* **Exercise instructions**
Every line from the one that contains "camera: 20 degrees right, 25 degrees down" to the end of the records must be restated word for word. No other line belongs in the answer.

* **Information supplied**
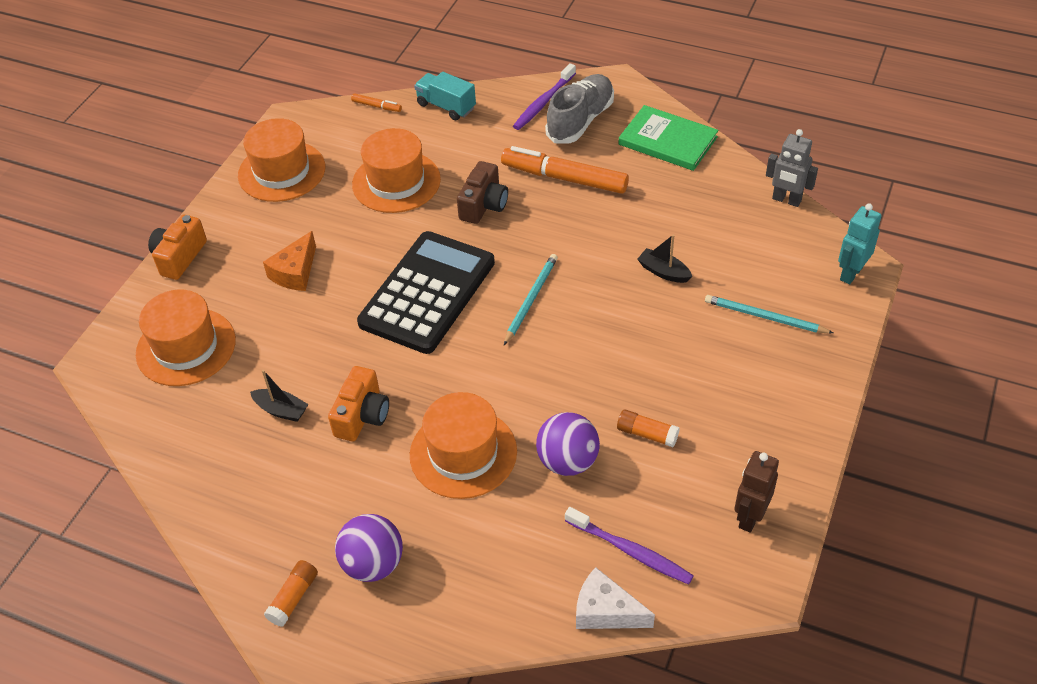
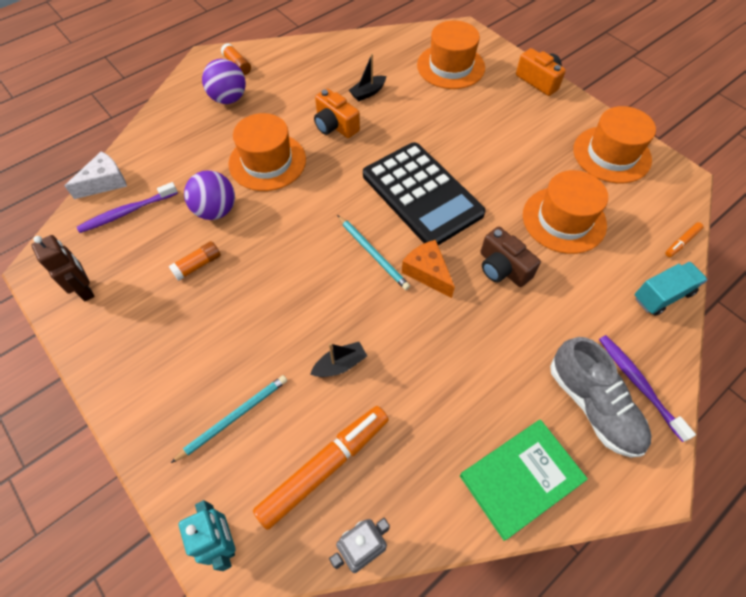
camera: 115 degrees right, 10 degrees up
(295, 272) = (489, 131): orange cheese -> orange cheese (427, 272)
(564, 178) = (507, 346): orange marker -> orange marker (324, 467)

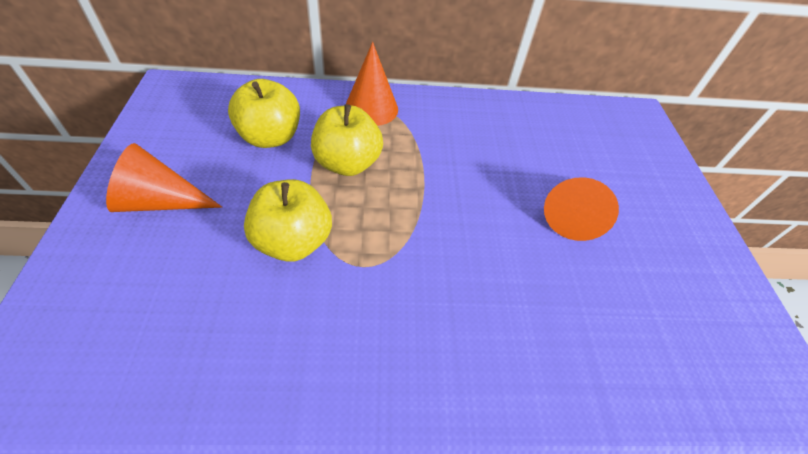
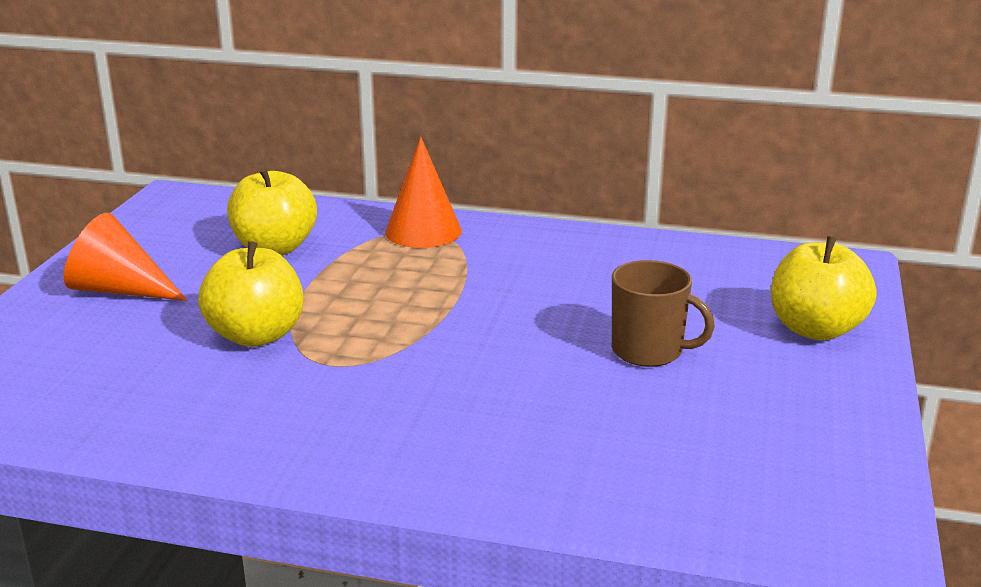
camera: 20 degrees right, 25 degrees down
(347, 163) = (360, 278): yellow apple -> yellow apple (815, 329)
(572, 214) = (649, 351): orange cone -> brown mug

* **Written solution**
camera: 20 degrees right, 25 degrees down
(347, 163) = (360, 278): yellow apple -> yellow apple (815, 329)
(572, 214) = (649, 351): orange cone -> brown mug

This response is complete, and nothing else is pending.